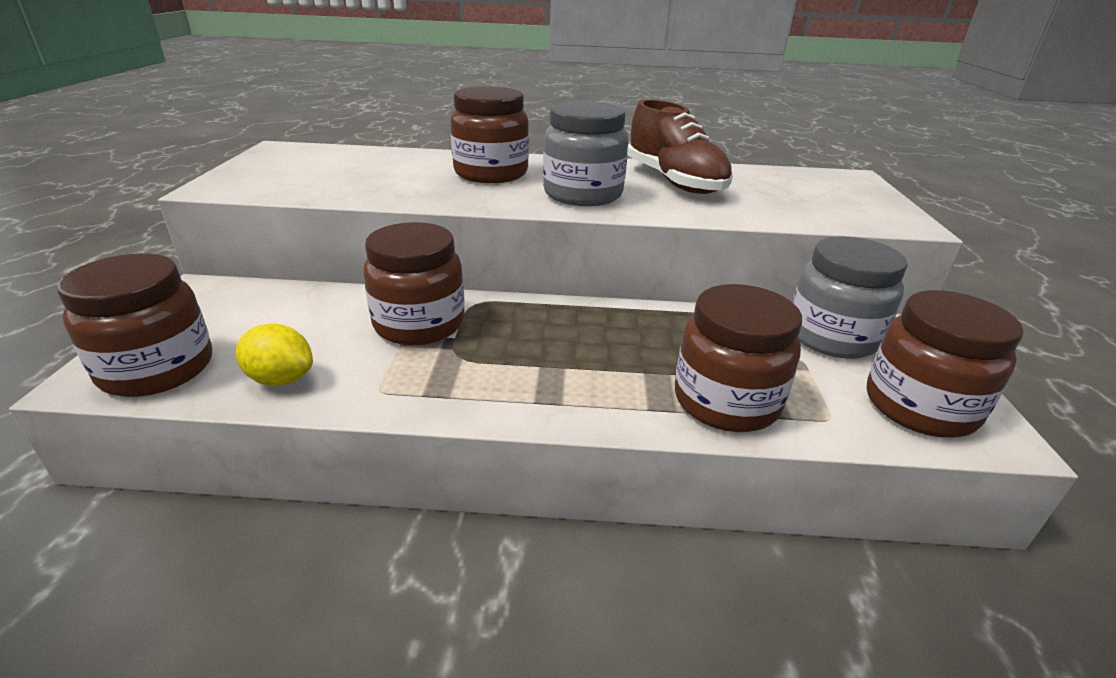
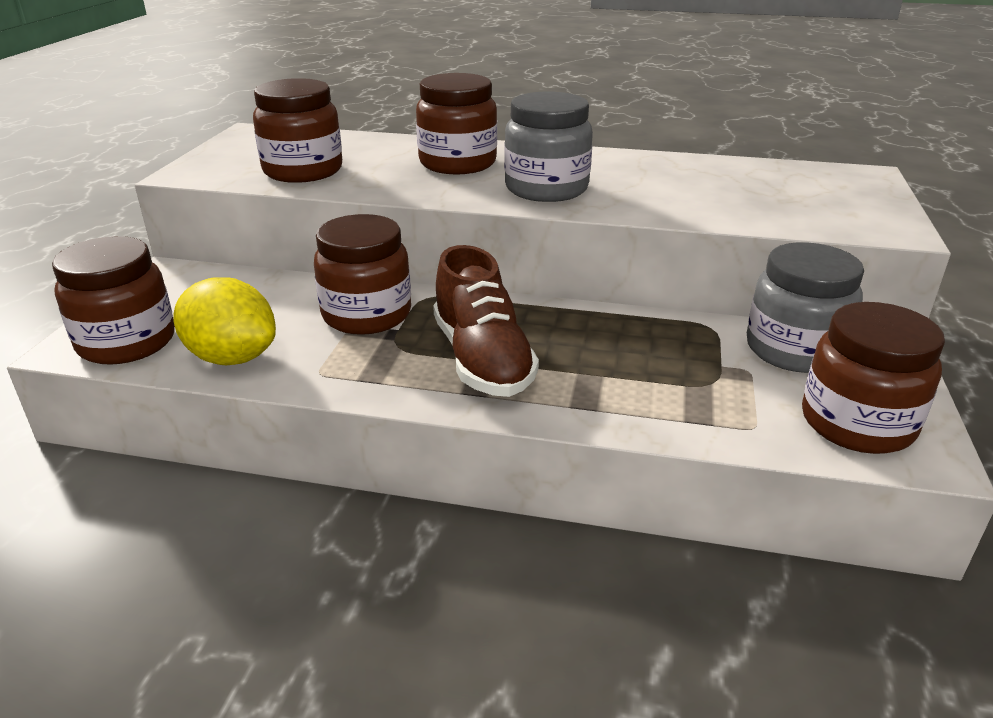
camera: 10 degrees right, 0 degrees up
(281, 379) = (232, 357): yellow lemon -> yellow lemon, size x1.51
(674, 182) = (653, 176): brown shoe -> brown shoe (482, 359)
(726, 401) = (651, 404): brown jar -> brown jar (303, 171)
══════════
WHAT NEEDS TO BE DONE :: Could you state how many lines of the data include the word "brown"? Only the number is needed.

OUTPUT OF THE TASK :: 2